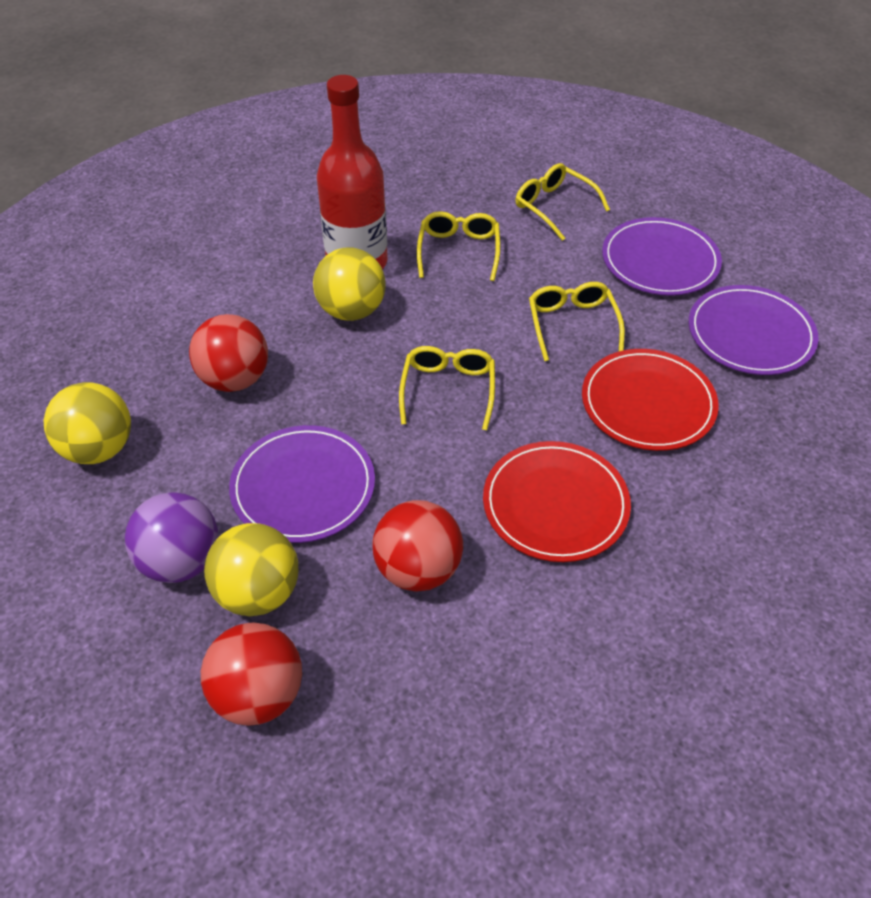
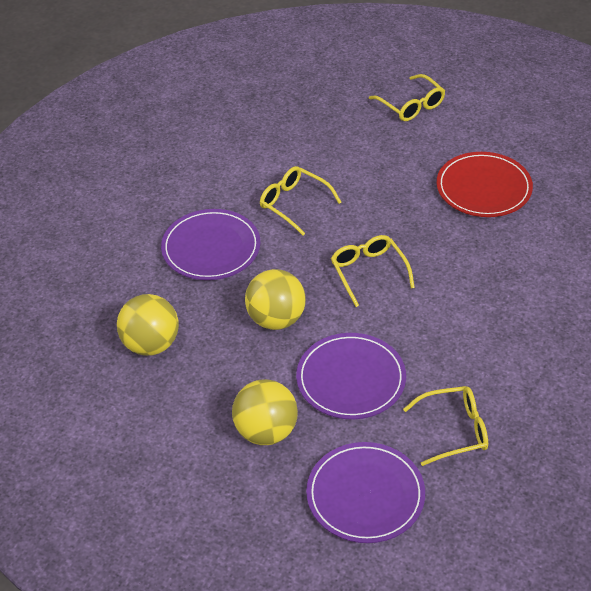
purple ball: 1 -> 0
red ball: 3 -> 0
red bottle: 1 -> 0
red plate: 2 -> 1

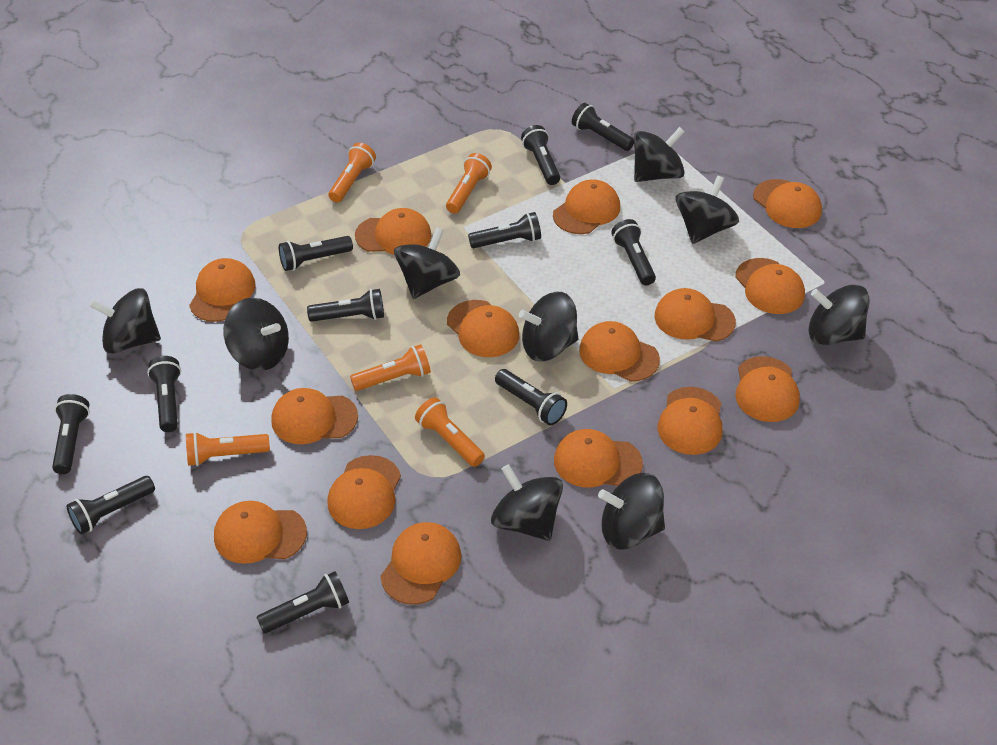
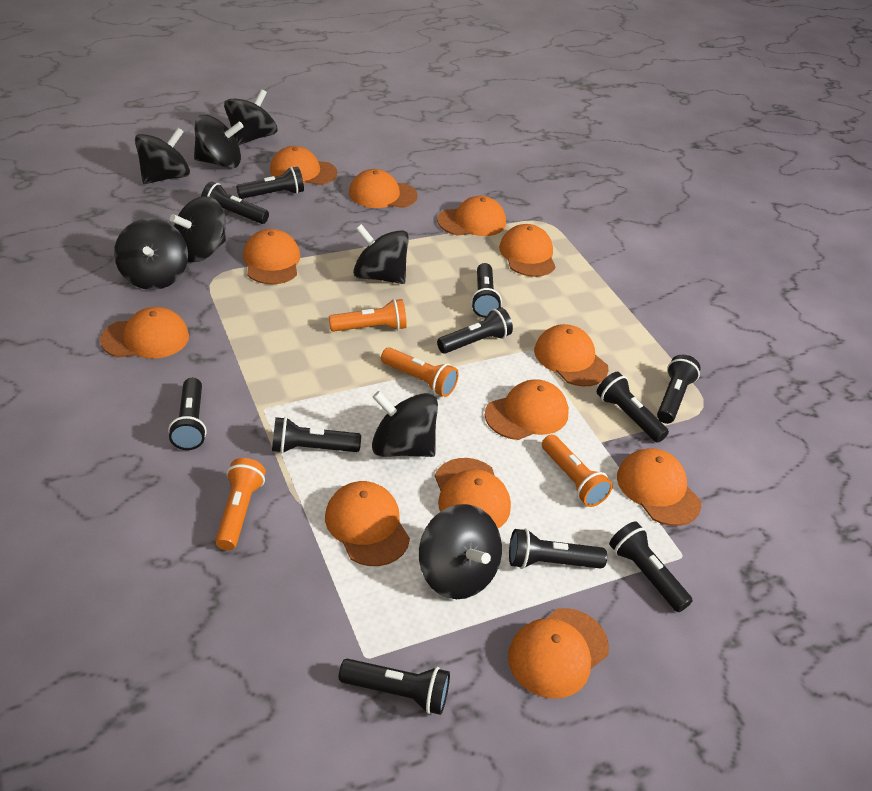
black spinning top: 9 -> 8
orange cap: 15 -> 12
orange flashlight: 5 -> 4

◇ ◇ ◇ ◇

Word for word, give the listing above again, but drop any pictures.

_Result of the exercise_:
purple ball: 1 -> 0
red ball: 3 -> 0
red bottle: 1 -> 0
red plate: 2 -> 1

black spinning top: 9 -> 8
orange cap: 15 -> 12
orange flashlight: 5 -> 4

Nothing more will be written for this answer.